- _Job item_:
In the answer, each entry below appears exactly as given, and no picture appears at all.

- _Records for the exercise_:
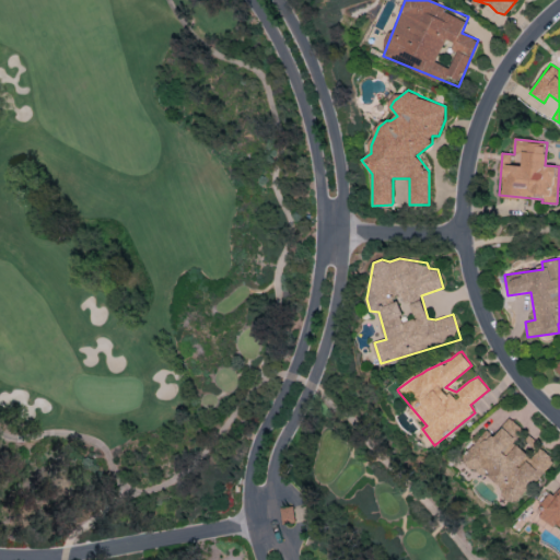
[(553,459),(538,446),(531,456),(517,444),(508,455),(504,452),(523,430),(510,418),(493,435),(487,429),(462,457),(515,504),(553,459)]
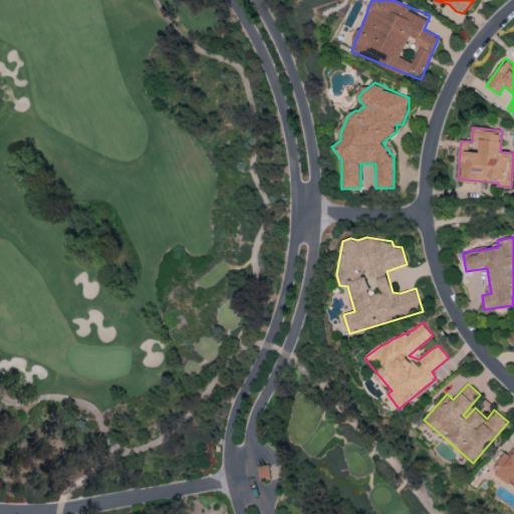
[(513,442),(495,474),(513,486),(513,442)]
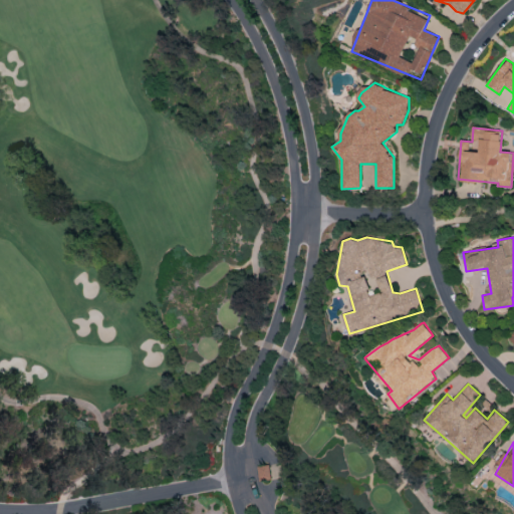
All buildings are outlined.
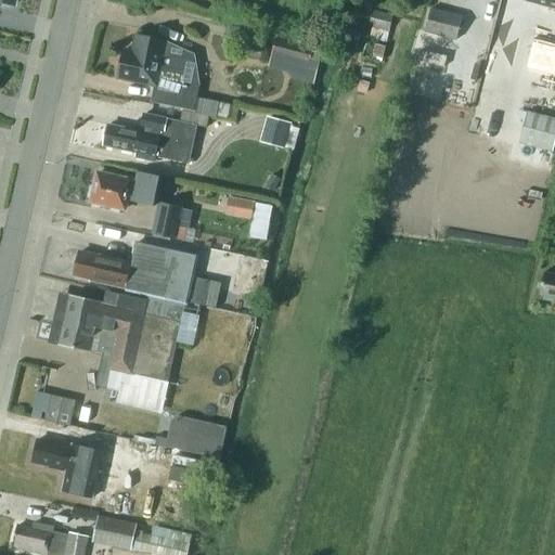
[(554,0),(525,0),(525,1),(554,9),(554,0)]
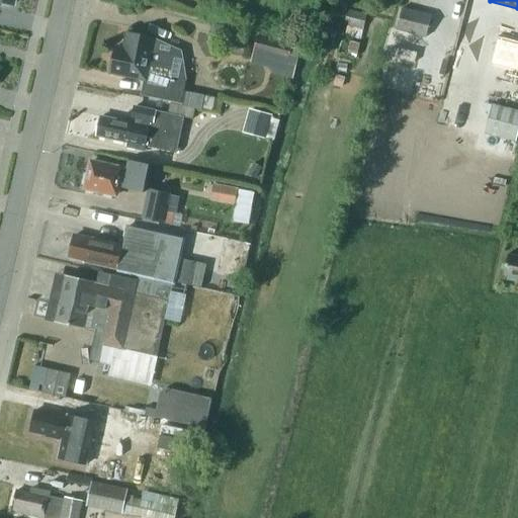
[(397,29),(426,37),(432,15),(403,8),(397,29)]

- _Answer section_:
[(553,459),(538,446),(531,456),(517,444),(508,455),(504,452),(523,430),(510,418),(493,435),(487,429),(462,457),(515,504),(553,459)]
[(513,442),(495,474),(513,486),(513,442)]
All buildings are outlined.
[(554,0),(525,0),(525,1),(554,9),(554,0)]
[(397,29),(426,37),(432,15),(403,8),(397,29)]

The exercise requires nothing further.